#### Source records
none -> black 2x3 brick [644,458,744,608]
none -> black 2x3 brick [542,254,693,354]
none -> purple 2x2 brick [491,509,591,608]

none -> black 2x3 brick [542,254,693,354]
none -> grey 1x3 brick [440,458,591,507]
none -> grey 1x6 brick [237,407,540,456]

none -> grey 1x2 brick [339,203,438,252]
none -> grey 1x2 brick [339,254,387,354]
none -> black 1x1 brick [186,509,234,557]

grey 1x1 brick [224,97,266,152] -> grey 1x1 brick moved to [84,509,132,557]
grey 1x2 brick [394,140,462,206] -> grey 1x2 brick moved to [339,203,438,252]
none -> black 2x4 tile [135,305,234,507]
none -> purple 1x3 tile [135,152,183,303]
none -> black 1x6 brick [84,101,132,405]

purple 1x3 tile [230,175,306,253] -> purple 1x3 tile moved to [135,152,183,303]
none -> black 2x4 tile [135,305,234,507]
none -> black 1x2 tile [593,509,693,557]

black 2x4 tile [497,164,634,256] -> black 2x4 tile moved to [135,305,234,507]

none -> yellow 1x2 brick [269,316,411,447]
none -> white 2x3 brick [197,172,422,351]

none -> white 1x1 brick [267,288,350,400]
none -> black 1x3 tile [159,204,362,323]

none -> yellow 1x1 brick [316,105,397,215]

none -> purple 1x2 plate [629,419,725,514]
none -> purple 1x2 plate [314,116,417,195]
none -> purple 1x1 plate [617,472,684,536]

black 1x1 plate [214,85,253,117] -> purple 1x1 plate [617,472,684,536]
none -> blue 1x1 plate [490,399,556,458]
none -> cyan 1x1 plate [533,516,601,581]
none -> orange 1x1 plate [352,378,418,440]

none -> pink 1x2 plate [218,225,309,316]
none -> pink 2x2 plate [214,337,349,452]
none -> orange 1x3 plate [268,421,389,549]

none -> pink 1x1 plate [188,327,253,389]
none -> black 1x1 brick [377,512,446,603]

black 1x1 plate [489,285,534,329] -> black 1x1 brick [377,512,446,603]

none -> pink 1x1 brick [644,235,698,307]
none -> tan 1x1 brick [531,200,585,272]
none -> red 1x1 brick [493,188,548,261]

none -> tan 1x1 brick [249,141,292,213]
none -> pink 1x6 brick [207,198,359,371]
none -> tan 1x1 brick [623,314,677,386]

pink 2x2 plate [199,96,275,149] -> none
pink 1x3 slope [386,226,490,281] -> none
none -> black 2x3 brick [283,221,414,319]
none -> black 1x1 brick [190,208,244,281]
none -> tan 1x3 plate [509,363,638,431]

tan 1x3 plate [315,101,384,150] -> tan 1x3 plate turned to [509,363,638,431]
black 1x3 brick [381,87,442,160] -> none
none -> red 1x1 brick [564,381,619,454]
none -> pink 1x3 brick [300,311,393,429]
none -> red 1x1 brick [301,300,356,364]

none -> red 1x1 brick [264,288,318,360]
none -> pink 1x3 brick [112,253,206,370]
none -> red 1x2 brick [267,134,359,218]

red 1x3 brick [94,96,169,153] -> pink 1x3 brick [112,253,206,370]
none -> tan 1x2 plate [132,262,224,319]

#### What you have to do
Keep to the lines above, from the first one through the line where "none -> purple 1x2 plate [629,419,725,514]" appears, and copy them exactly.

#### Answer section
none -> black 2x3 brick [644,458,744,608]
none -> black 2x3 brick [542,254,693,354]
none -> purple 2x2 brick [491,509,591,608]

none -> black 2x3 brick [542,254,693,354]
none -> grey 1x3 brick [440,458,591,507]
none -> grey 1x6 brick [237,407,540,456]

none -> grey 1x2 brick [339,203,438,252]
none -> grey 1x2 brick [339,254,387,354]
none -> black 1x1 brick [186,509,234,557]

grey 1x1 brick [224,97,266,152] -> grey 1x1 brick moved to [84,509,132,557]
grey 1x2 brick [394,140,462,206] -> grey 1x2 brick moved to [339,203,438,252]
none -> black 2x4 tile [135,305,234,507]
none -> purple 1x3 tile [135,152,183,303]
none -> black 1x6 brick [84,101,132,405]

purple 1x3 tile [230,175,306,253] -> purple 1x3 tile moved to [135,152,183,303]
none -> black 2x4 tile [135,305,234,507]
none -> black 1x2 tile [593,509,693,557]

black 2x4 tile [497,164,634,256] -> black 2x4 tile moved to [135,305,234,507]

none -> yellow 1x2 brick [269,316,411,447]
none -> white 2x3 brick [197,172,422,351]

none -> white 1x1 brick [267,288,350,400]
none -> black 1x3 tile [159,204,362,323]

none -> yellow 1x1 brick [316,105,397,215]

none -> purple 1x2 plate [629,419,725,514]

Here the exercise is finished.